═══ RECORDS SHOWN ═══

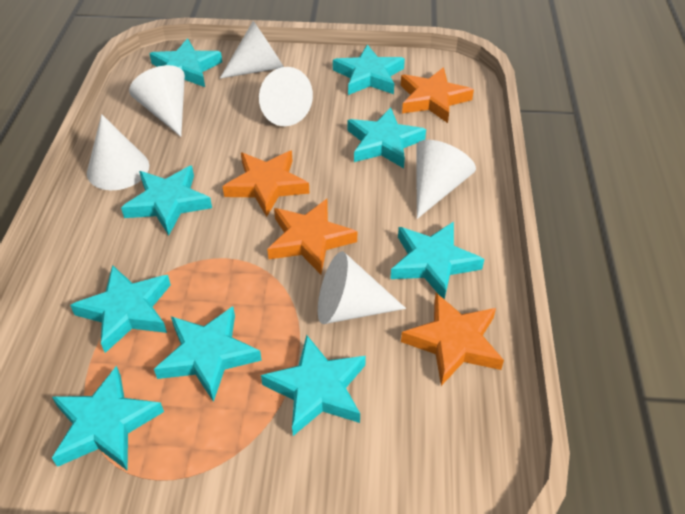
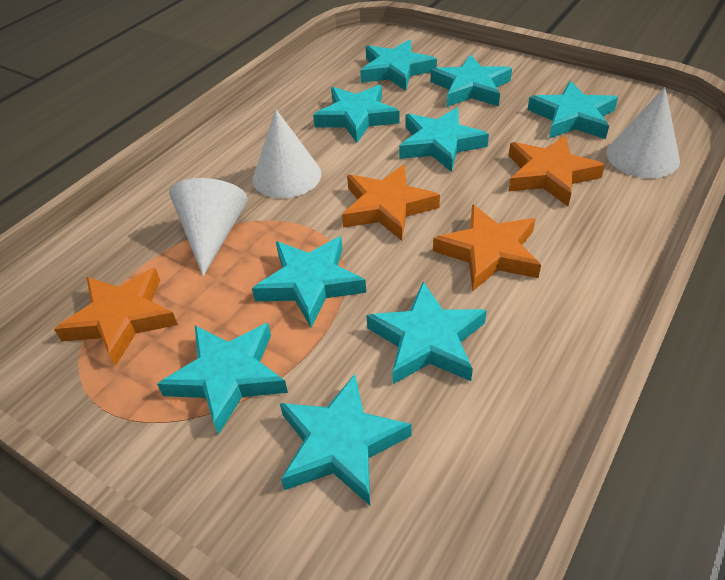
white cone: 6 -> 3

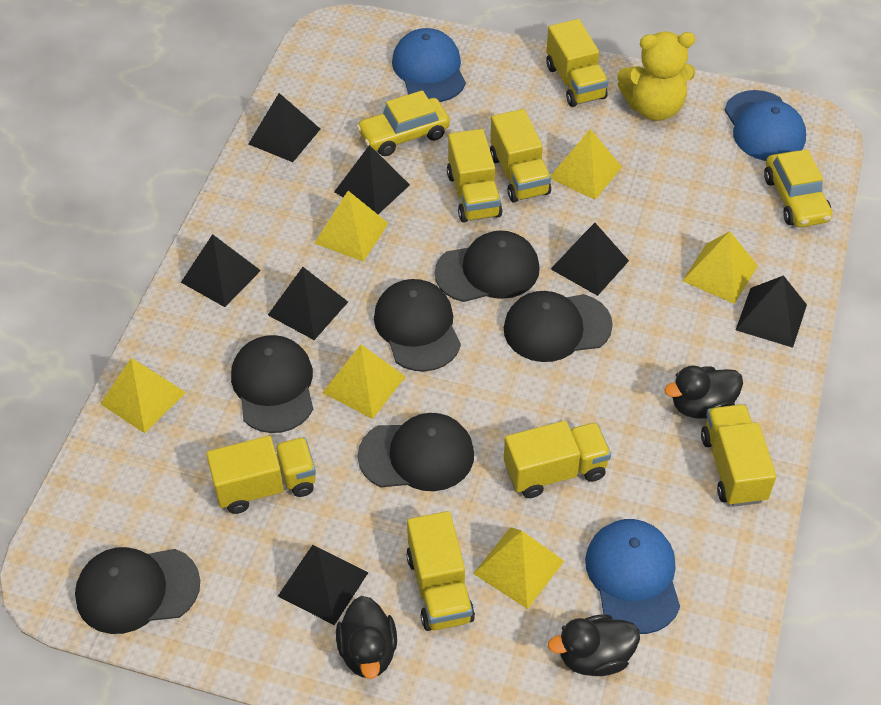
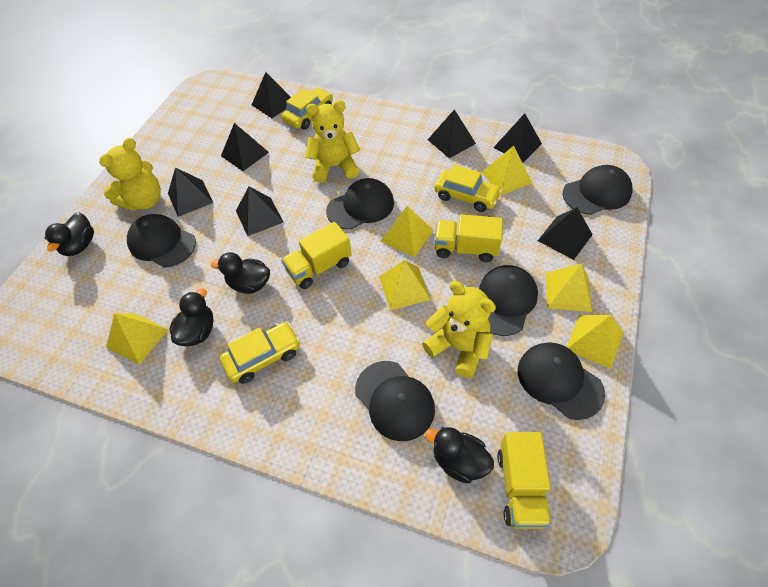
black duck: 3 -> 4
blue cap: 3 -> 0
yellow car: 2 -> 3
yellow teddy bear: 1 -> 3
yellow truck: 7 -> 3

═══
═══ RECORDS SHOWN ═══

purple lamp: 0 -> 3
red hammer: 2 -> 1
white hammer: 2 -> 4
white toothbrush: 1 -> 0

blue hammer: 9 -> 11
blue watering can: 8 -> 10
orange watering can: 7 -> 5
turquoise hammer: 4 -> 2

═══

▶ [WORK TASK] The material above holds pictures; leave them out. Repeat exactly the lines from the one containing "white cone: 6 -> 3" through the one containing "yellow truck: 7 -> 3", and nothing else.

▶ [REPLY]
white cone: 6 -> 3

black duck: 3 -> 4
blue cap: 3 -> 0
yellow car: 2 -> 3
yellow teddy bear: 1 -> 3
yellow truck: 7 -> 3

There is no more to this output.